═══ Task input ═══

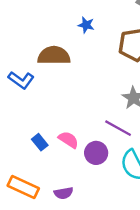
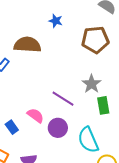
purple line: (118, 128) -> (63, 99), moved
blue rectangle: (40, 142) -> (12, 127), moved

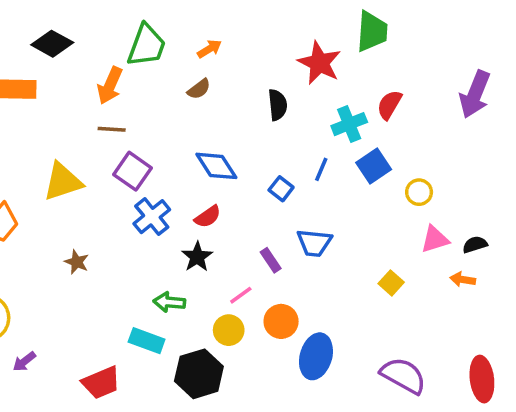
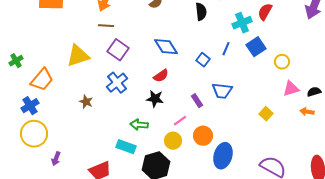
blue cross: (152, 217) -> (117, 83), moved
black star: (197, 257) -> (155, 99), turned -30
purple arrow: (24, 362) -> (56, 159), turned -32

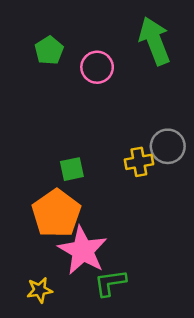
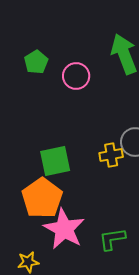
green square: (72, 169) -> (55, 161), size x1.5
green L-shape: (110, 283) -> (112, 239), moved

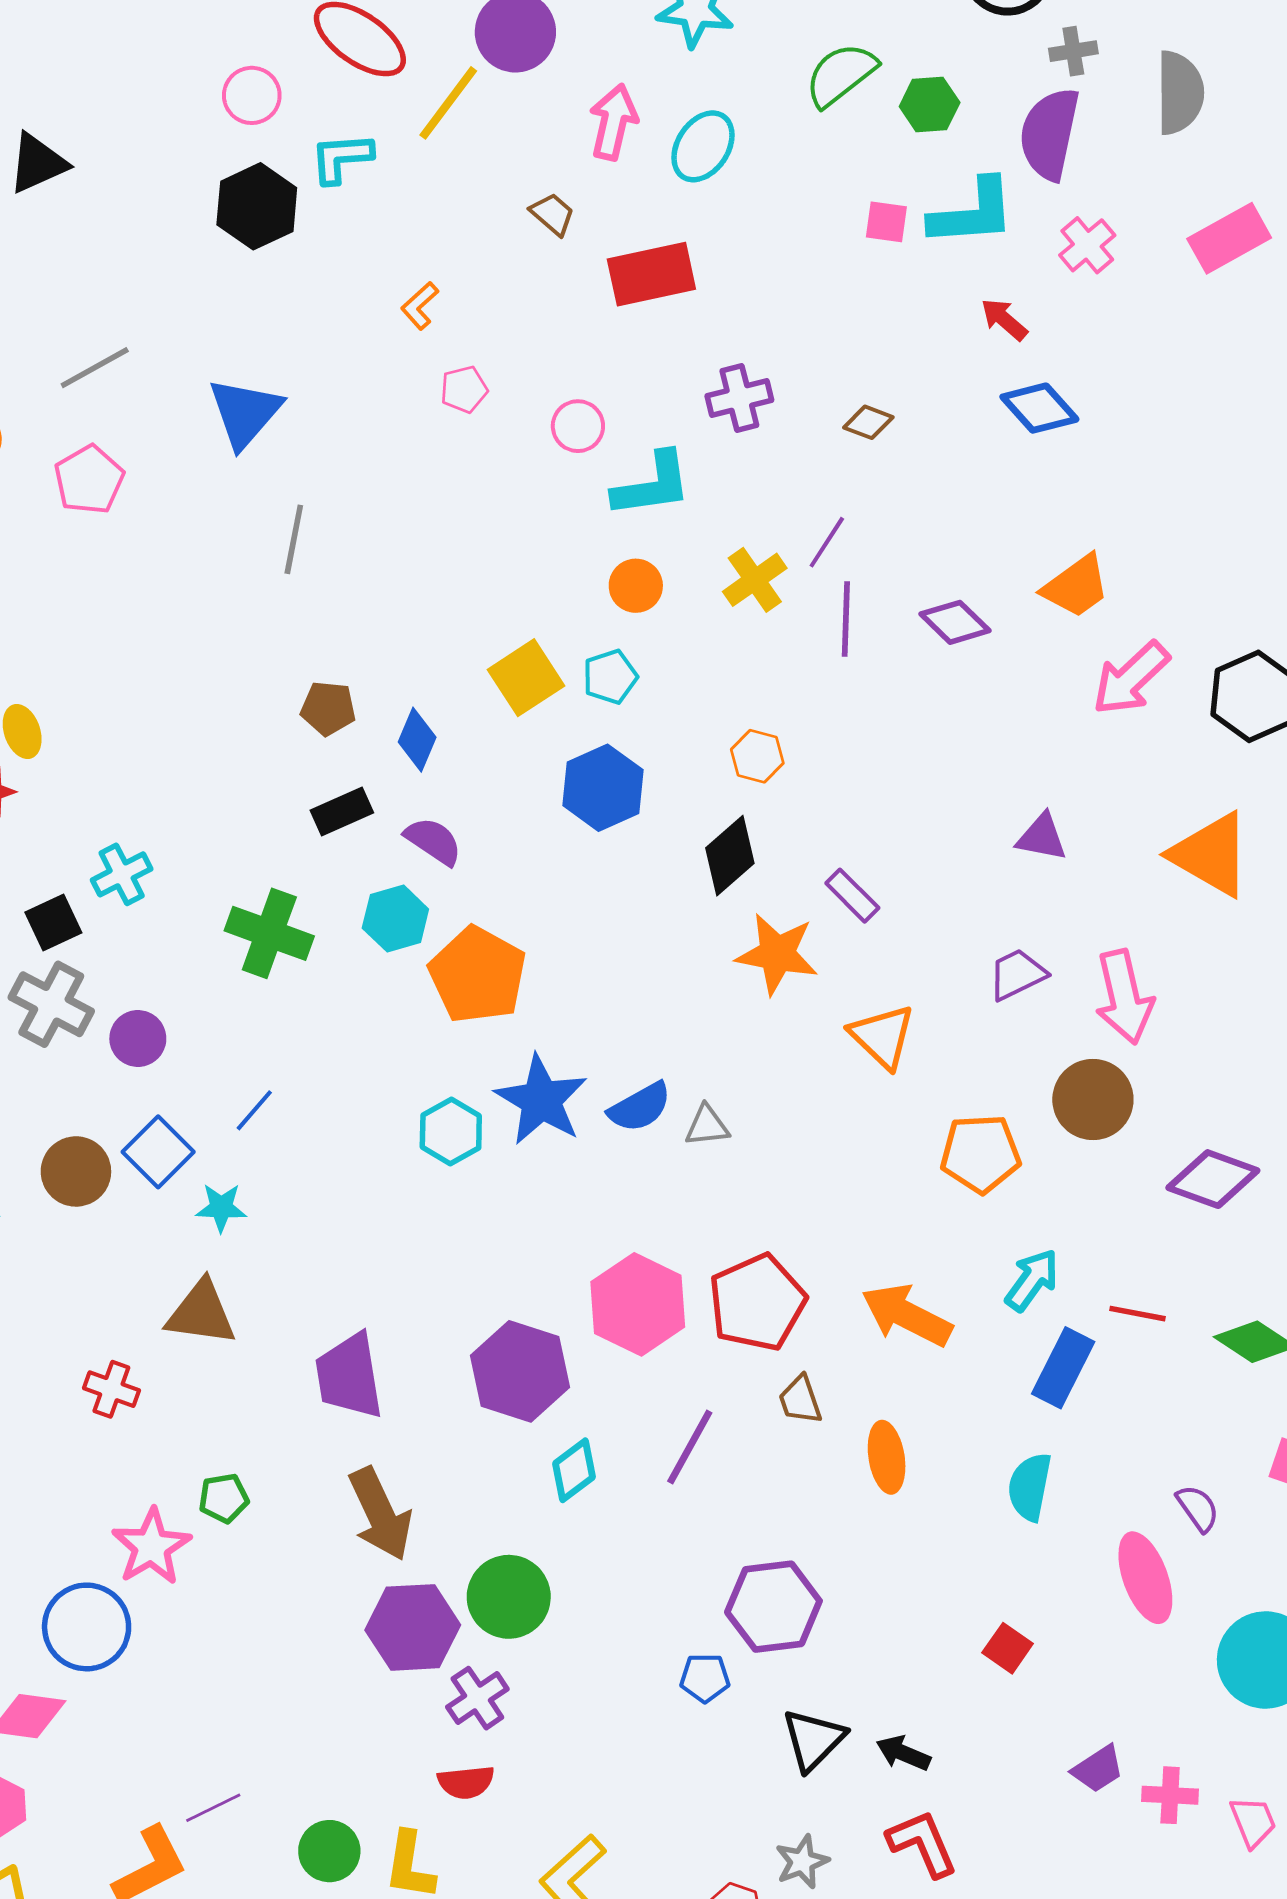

═══

§ Work instructions: The lines from the one containing "purple arrow: (24, 362)" through the last line of the data above are to be transcribed exactly, both included, with all pictures left out.

§ Solution to this problem:
purple arrow: (24, 362) -> (56, 159), turned -32

green square: (72, 169) -> (55, 161), size x1.5
green L-shape: (110, 283) -> (112, 239), moved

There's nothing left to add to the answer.